Extracted information:
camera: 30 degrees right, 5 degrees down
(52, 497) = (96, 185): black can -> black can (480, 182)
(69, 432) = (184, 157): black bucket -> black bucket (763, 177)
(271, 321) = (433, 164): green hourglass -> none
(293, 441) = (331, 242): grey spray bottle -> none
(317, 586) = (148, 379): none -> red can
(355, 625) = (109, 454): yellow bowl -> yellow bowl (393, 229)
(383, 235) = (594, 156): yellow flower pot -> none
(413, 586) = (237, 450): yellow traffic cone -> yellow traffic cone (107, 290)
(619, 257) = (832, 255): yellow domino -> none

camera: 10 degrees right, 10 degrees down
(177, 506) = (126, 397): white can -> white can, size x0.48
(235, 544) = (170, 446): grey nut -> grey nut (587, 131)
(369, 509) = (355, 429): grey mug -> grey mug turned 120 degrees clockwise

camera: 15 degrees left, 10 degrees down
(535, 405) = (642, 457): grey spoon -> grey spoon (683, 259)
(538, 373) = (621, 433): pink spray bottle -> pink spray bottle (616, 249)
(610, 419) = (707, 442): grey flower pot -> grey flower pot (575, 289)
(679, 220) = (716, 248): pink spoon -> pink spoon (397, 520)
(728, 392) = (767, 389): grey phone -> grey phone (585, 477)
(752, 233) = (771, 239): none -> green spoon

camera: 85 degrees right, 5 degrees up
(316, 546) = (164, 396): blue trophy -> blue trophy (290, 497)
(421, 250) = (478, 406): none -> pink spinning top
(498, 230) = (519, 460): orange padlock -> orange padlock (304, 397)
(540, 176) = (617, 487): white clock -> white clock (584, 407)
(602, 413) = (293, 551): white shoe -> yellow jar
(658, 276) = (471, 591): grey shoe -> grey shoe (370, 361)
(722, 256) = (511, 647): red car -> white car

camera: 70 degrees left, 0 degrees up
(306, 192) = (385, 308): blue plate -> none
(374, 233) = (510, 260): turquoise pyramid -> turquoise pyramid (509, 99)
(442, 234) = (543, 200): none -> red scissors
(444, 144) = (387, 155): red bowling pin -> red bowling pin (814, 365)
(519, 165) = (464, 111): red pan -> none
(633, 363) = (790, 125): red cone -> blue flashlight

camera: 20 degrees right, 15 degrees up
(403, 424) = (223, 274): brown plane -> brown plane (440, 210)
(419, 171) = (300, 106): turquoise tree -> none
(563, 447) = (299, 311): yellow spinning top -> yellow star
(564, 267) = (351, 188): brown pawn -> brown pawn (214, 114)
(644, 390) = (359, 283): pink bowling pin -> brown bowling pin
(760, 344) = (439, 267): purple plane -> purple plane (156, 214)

What the task requires:
Considering only the material above, set down every line from the one with "(271, 321) = (433, 164): green" to the one with "(602, 413) = (293, 551): white", inclusive, exactly as written.

Response to the exercise:
(271, 321) = (433, 164): green hourglass -> none
(293, 441) = (331, 242): grey spray bottle -> none
(317, 586) = (148, 379): none -> red can
(355, 625) = (109, 454): yellow bowl -> yellow bowl (393, 229)
(383, 235) = (594, 156): yellow flower pot -> none
(413, 586) = (237, 450): yellow traffic cone -> yellow traffic cone (107, 290)
(619, 257) = (832, 255): yellow domino -> none

camera: 10 degrees right, 10 degrees down
(177, 506) = (126, 397): white can -> white can, size x0.48
(235, 544) = (170, 446): grey nut -> grey nut (587, 131)
(369, 509) = (355, 429): grey mug -> grey mug turned 120 degrees clockwise

camera: 15 degrees left, 10 degrees down
(535, 405) = (642, 457): grey spoon -> grey spoon (683, 259)
(538, 373) = (621, 433): pink spray bottle -> pink spray bottle (616, 249)
(610, 419) = (707, 442): grey flower pot -> grey flower pot (575, 289)
(679, 220) = (716, 248): pink spoon -> pink spoon (397, 520)
(728, 392) = (767, 389): grey phone -> grey phone (585, 477)
(752, 233) = (771, 239): none -> green spoon

camera: 85 degrees right, 5 degrees up
(316, 546) = (164, 396): blue trophy -> blue trophy (290, 497)
(421, 250) = (478, 406): none -> pink spinning top
(498, 230) = (519, 460): orange padlock -> orange padlock (304, 397)
(540, 176) = (617, 487): white clock -> white clock (584, 407)
(602, 413) = (293, 551): white shoe -> yellow jar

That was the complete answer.